WORK INSTRUCTIONS
From the data, copy out every line in which the word "button" appears.

SUPPLIED INFORMATION
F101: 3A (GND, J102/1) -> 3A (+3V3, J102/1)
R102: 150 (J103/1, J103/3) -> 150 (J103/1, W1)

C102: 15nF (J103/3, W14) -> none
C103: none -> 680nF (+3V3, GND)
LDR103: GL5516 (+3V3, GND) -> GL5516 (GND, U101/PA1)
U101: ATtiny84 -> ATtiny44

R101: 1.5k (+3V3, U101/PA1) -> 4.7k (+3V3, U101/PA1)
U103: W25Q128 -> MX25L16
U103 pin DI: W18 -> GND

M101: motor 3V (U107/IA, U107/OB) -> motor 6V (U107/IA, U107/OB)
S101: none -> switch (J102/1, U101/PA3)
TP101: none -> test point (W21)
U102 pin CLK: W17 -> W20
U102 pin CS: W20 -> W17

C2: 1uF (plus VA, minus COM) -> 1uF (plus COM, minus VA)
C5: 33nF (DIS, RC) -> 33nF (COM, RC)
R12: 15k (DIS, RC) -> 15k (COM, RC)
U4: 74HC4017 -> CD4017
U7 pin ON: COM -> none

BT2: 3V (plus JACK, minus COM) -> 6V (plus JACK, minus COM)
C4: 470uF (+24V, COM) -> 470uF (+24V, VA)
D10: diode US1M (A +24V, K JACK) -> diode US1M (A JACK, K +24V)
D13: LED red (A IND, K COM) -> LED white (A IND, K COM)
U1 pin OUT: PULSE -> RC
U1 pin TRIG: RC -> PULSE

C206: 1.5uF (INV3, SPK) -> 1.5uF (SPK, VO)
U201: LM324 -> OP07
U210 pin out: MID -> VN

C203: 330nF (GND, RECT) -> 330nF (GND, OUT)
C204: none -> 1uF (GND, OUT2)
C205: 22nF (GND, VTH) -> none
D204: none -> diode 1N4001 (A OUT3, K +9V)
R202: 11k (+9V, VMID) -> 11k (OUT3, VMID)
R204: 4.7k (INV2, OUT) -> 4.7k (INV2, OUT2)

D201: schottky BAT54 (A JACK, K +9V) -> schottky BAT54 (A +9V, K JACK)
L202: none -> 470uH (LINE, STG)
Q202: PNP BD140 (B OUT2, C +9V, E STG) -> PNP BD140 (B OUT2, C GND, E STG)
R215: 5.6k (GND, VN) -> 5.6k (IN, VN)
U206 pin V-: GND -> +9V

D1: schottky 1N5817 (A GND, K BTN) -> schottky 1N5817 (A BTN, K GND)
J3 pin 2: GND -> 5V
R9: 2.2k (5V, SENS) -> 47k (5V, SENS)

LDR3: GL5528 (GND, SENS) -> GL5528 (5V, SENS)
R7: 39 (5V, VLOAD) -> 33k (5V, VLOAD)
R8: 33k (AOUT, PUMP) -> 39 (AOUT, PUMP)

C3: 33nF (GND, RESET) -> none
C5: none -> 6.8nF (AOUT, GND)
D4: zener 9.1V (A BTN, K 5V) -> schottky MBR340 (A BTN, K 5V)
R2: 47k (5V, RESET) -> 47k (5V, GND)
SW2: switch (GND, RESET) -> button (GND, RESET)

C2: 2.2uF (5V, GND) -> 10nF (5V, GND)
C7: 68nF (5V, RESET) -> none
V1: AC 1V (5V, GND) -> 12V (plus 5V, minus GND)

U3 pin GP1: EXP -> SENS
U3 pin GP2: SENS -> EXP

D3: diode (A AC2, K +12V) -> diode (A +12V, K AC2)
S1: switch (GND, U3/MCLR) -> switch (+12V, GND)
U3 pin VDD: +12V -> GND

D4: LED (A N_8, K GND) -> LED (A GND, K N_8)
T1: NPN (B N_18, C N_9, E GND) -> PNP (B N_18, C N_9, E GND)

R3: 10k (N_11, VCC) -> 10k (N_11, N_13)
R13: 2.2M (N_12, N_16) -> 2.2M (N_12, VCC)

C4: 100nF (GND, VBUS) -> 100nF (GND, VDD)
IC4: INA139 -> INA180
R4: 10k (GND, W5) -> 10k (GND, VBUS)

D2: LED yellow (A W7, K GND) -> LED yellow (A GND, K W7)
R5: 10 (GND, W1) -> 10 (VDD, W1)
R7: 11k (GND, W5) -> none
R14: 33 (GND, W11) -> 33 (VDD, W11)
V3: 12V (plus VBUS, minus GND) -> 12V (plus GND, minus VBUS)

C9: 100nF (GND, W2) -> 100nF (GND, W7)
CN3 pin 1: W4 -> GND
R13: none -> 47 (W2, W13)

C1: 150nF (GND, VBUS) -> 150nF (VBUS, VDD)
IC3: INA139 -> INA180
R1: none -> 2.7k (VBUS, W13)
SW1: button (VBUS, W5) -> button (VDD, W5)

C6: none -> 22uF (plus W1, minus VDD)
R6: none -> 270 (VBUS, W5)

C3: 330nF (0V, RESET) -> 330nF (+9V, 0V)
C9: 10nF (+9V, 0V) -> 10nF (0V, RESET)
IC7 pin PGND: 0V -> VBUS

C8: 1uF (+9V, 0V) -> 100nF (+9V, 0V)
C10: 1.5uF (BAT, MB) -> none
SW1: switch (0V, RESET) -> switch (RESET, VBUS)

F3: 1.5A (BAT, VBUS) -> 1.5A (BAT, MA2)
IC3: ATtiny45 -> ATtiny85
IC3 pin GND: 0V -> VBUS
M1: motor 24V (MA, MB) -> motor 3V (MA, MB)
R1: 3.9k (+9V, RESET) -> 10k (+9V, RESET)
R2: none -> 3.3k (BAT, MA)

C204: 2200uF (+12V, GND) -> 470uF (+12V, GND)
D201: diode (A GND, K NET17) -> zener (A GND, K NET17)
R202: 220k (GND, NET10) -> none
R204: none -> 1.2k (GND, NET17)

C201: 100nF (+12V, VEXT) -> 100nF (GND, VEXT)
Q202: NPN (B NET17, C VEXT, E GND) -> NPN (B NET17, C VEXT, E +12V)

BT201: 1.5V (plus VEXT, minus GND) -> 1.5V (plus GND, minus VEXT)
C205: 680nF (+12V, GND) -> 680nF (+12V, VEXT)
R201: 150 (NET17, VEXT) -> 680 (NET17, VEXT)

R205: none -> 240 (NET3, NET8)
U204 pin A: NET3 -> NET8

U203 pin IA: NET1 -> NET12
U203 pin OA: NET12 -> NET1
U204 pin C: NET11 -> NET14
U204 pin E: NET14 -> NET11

EXERCISE ANSWER
SW2: switch (GND, RESET) -> button (GND, RESET)
SW1: button (VBUS, W5) -> button (VDD, W5)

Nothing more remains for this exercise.